__Exercise objective__. Out of the listing below, copy every line that carries the string "left".

__Collected material__.
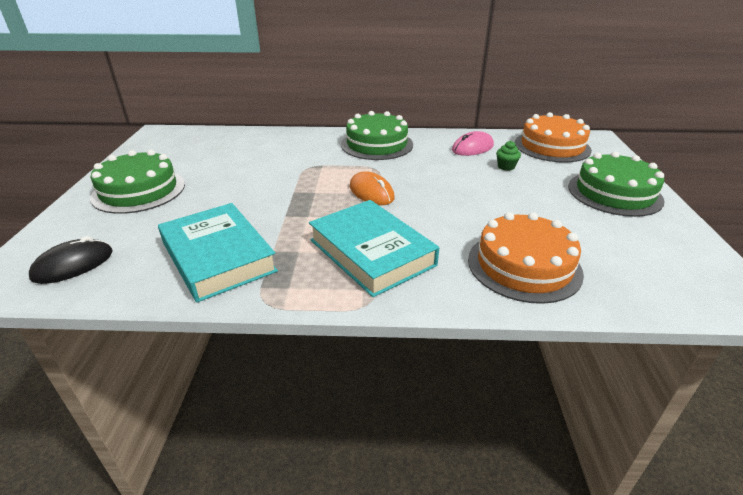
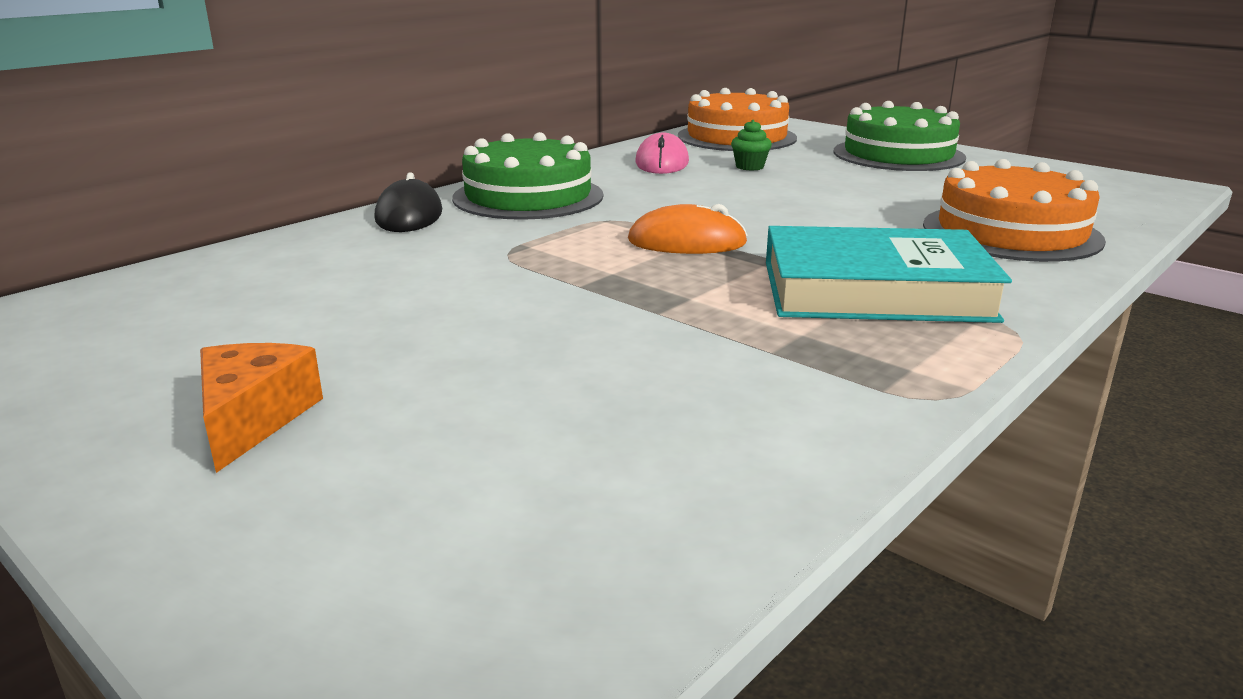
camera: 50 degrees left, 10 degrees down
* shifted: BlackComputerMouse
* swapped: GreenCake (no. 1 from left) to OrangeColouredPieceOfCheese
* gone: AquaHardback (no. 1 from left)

__Exercise result__.
camera: 50 degrees left, 10 degrees down
* swapped: GreenCake (no. 1 from left) to OrangeColouredPieceOfCheese
* gone: AquaHardback (no. 1 from left)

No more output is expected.